» Exercise prompt
Would you copy the entries that follow exactly, leaving out every picture?

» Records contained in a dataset
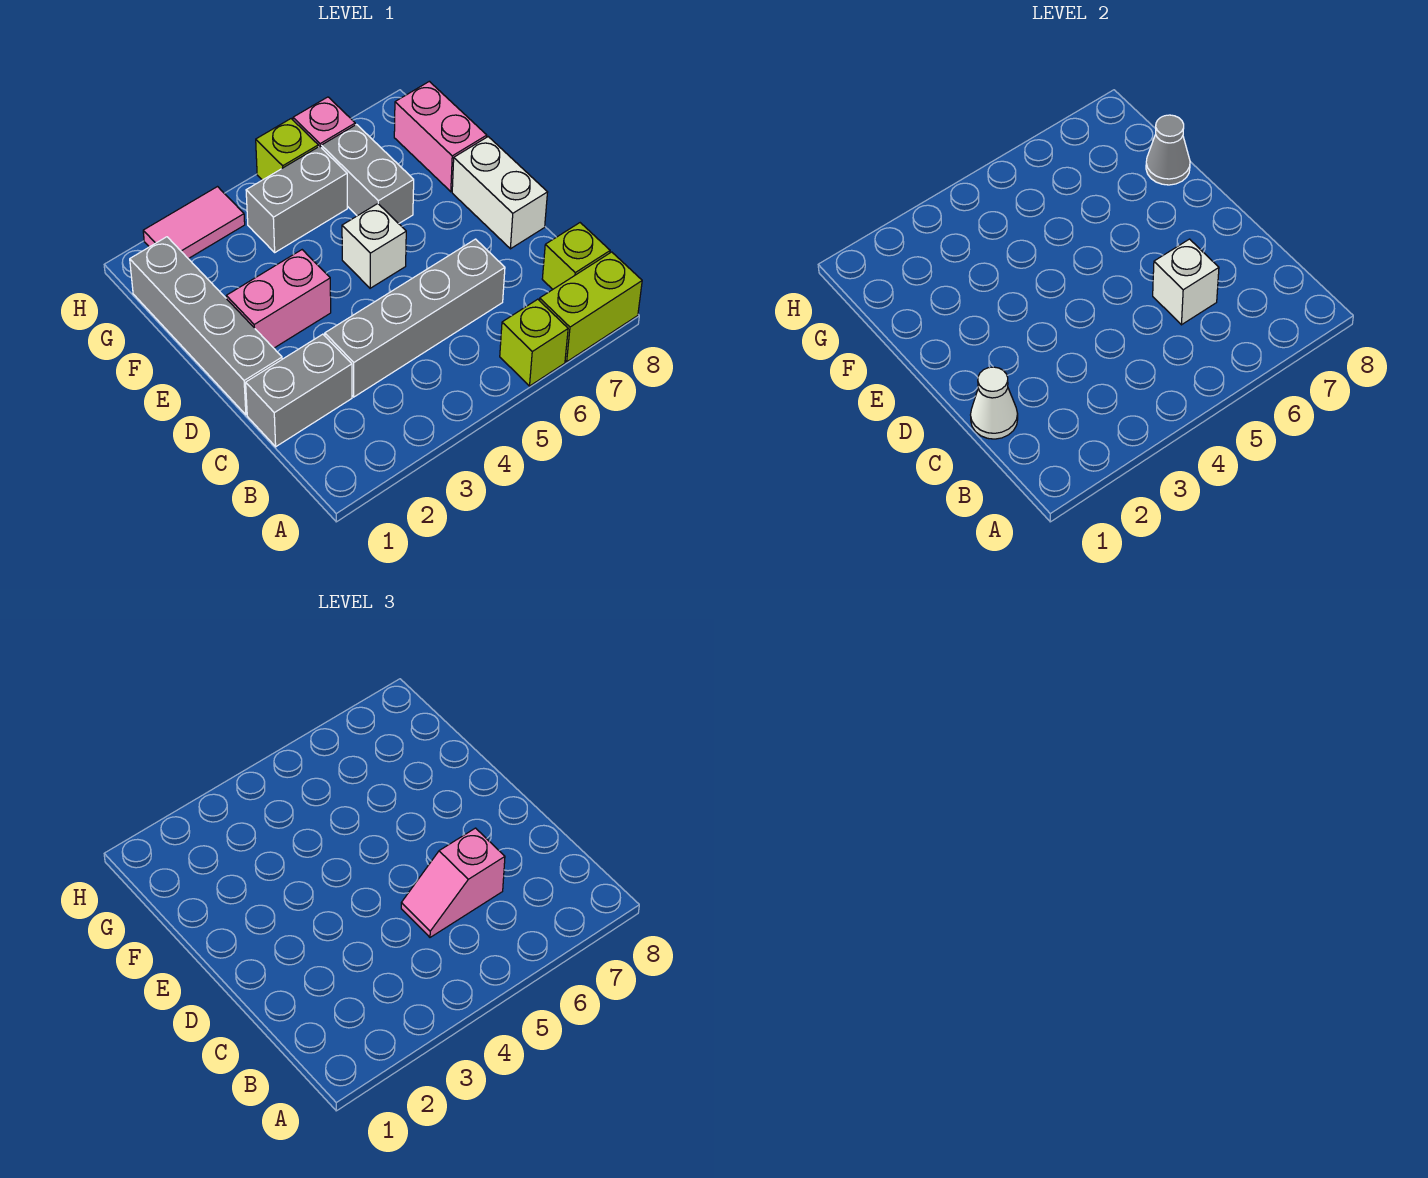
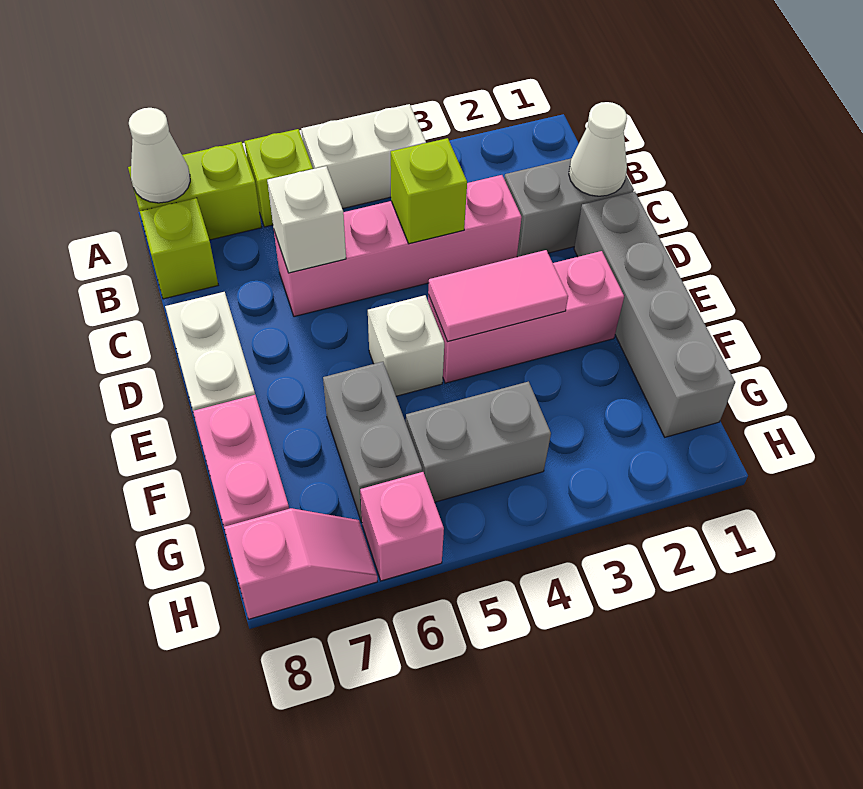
none -> white brick A4:A5 level 1
none -> white cone A8 level 2
grey brick C3:C6 level 1 -> pink brick C3:C6 level 1
pink slope C5:C6 level 3 top 6 -> pink slope H7:H8 level 1 top 8
pink brick E2:E3 level 1 -> pink brick E2:E4 level 1
grey cone F8 level 2 -> none
pink tile H2:H3 level 1 -> pink tile E3:E4 level 2
lime brick H5 level 1 -> lime brick C4 level 2

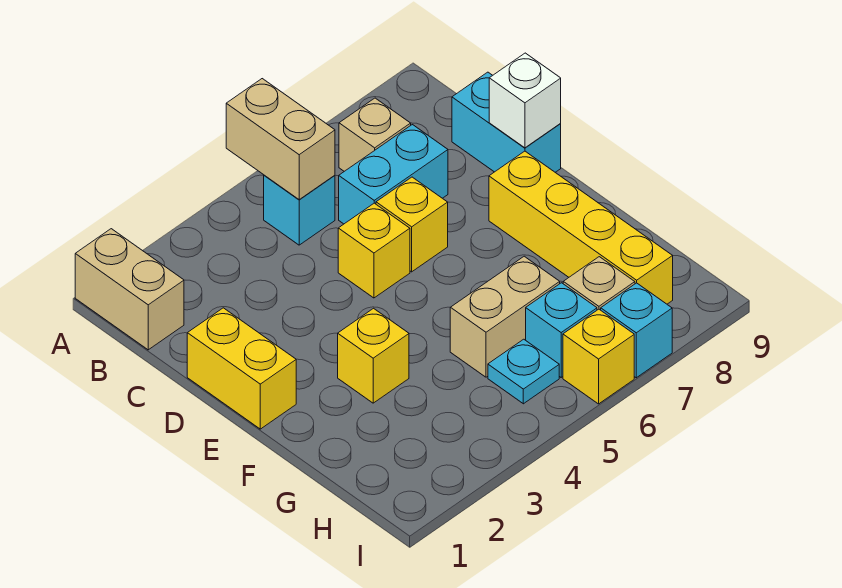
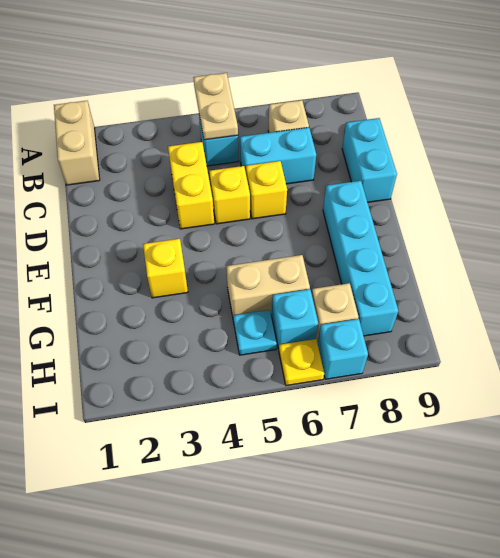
tan brick A5:B5 level 2 -> tan plate A5:B5 level 2
yellow brick D1:E1 level 1 -> yellow brick C4:D4 level 1
white brick D9 level 2 -> none
yellow brick E8:H8 level 1 -> cyan brick E8:H8 level 1
yellow brick I6 level 1 -> yellow plate I6 level 1

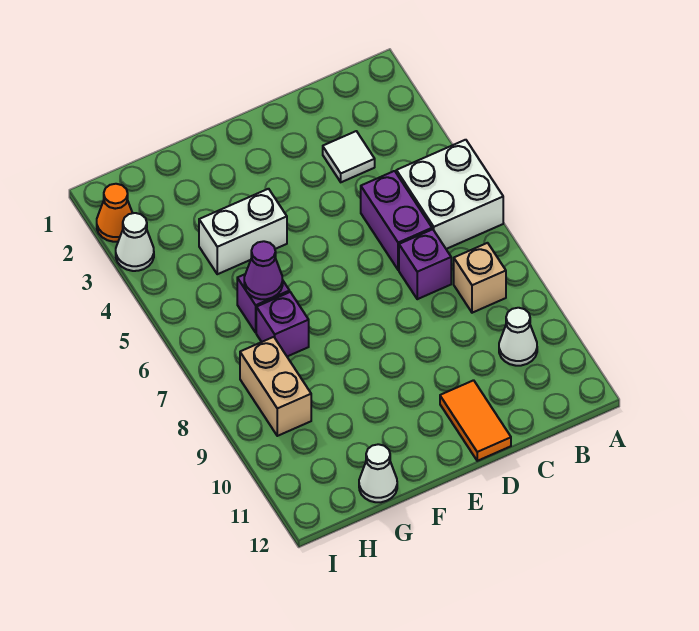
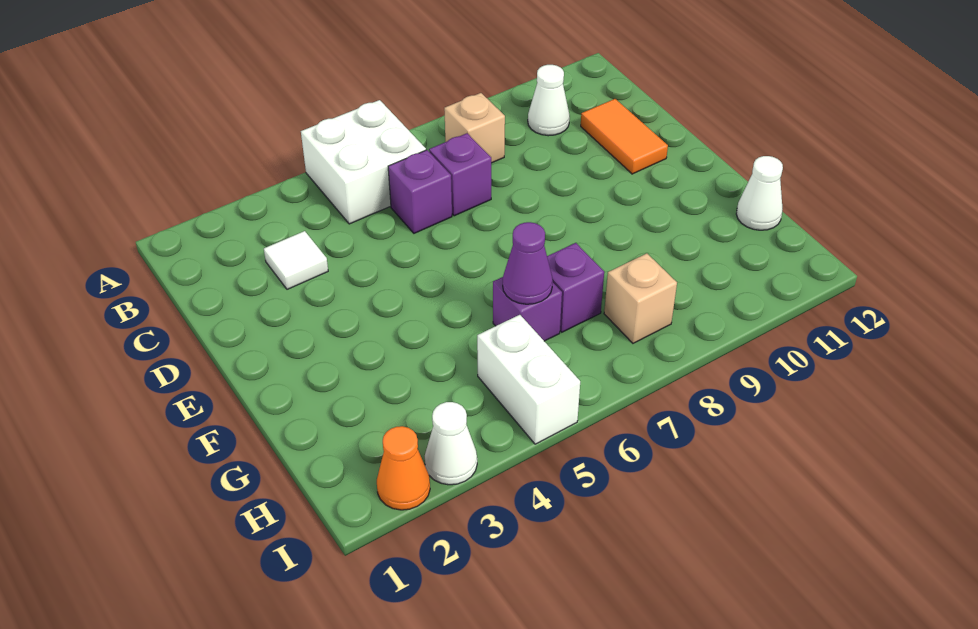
purple brick C5:C6 level 1 -> purple brick C6 level 1
orange tile D11:D12 level 1 -> orange tile C11:D11 level 1
white brick F4:G4 level 1 -> white brick H5:I5 level 1
tan brick H8:H9 level 1 -> tan brick H8 level 1

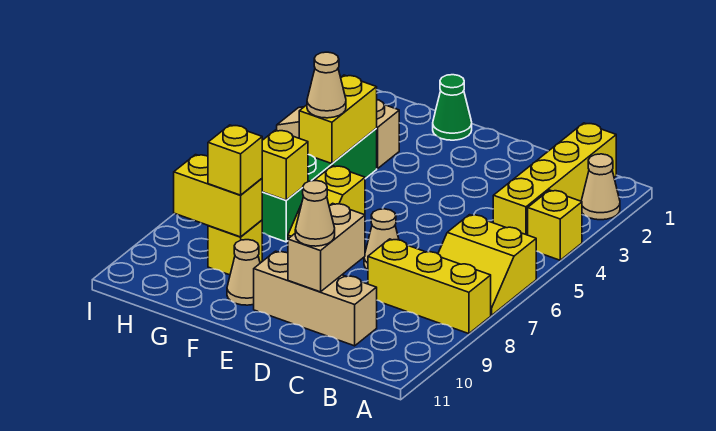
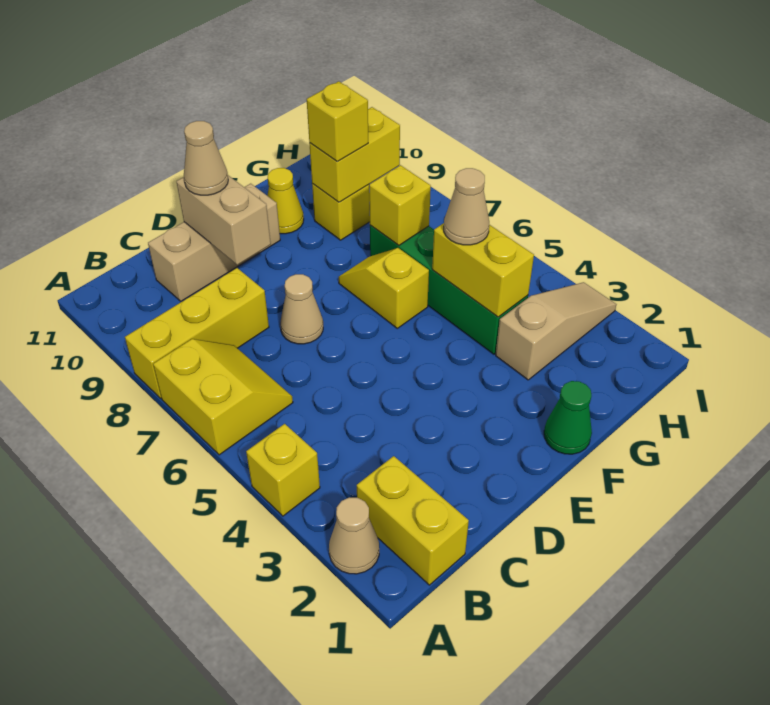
yellow slope A6:B7 level 1 top 6 -> yellow slope A6:B7 level 1 top A
yellow brick B1:B4 level 1 -> yellow brick B1:B2 level 1
tan cone F10 level 1 -> yellow cone F10 level 1

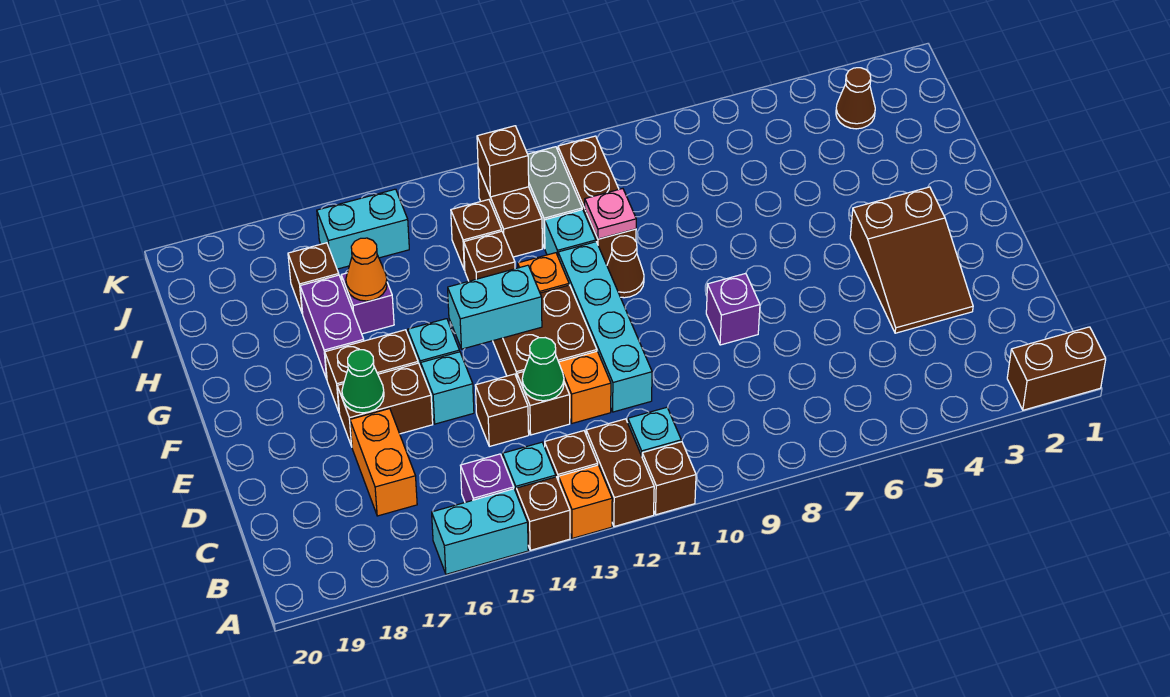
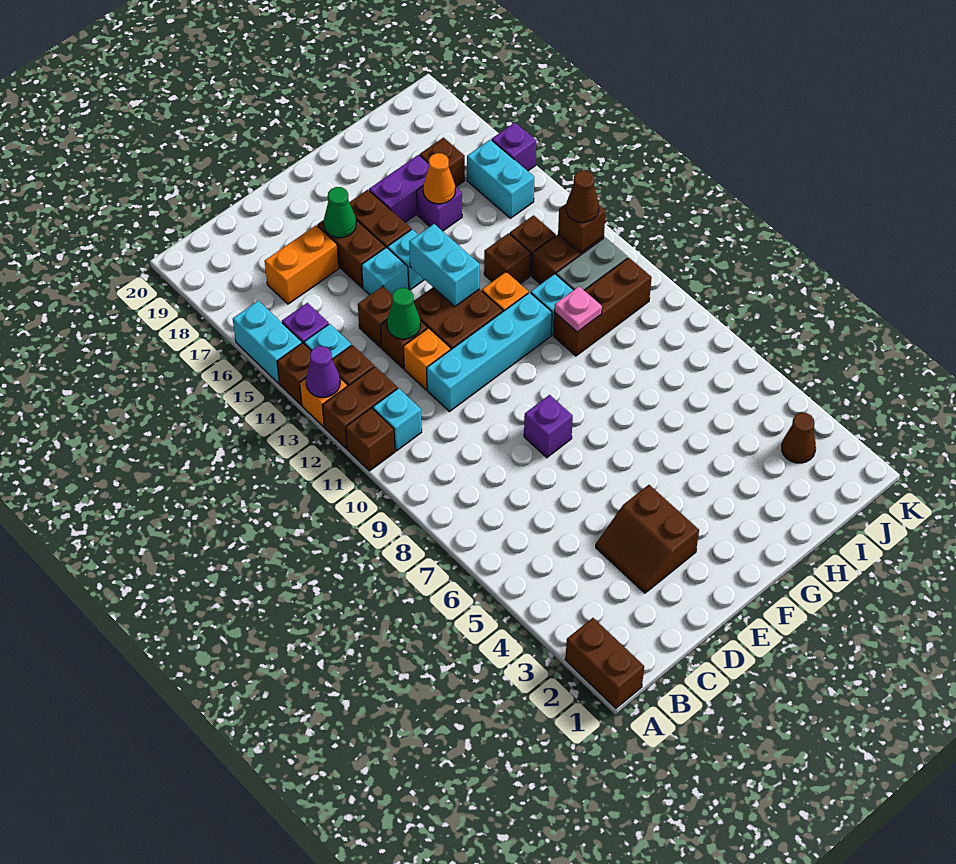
none -> purple cone A13 level 2
brown slope D3:F4 level 1 top F -> brown slope D3:E4 level 1 top E
brown cone G10 level 1 -> brown cone J12 level 3
none -> purple brick K16 level 1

» Finished exercise
none -> white brick A4:A5 level 1
none -> white cone A8 level 2
grey brick C3:C6 level 1 -> pink brick C3:C6 level 1
pink slope C5:C6 level 3 top 6 -> pink slope H7:H8 level 1 top 8
pink brick E2:E3 level 1 -> pink brick E2:E4 level 1
grey cone F8 level 2 -> none
pink tile H2:H3 level 1 -> pink tile E3:E4 level 2
lime brick H5 level 1 -> lime brick C4 level 2

tan brick A5:B5 level 2 -> tan plate A5:B5 level 2
yellow brick D1:E1 level 1 -> yellow brick C4:D4 level 1
white brick D9 level 2 -> none
yellow brick E8:H8 level 1 -> cyan brick E8:H8 level 1
yellow brick I6 level 1 -> yellow plate I6 level 1

purple brick C5:C6 level 1 -> purple brick C6 level 1
orange tile D11:D12 level 1 -> orange tile C11:D11 level 1
white brick F4:G4 level 1 -> white brick H5:I5 level 1
tan brick H8:H9 level 1 -> tan brick H8 level 1

yellow slope A6:B7 level 1 top 6 -> yellow slope A6:B7 level 1 top A
yellow brick B1:B4 level 1 -> yellow brick B1:B2 level 1
tan cone F10 level 1 -> yellow cone F10 level 1

none -> purple cone A13 level 2
brown slope D3:F4 level 1 top F -> brown slope D3:E4 level 1 top E
brown cone G10 level 1 -> brown cone J12 level 3
none -> purple brick K16 level 1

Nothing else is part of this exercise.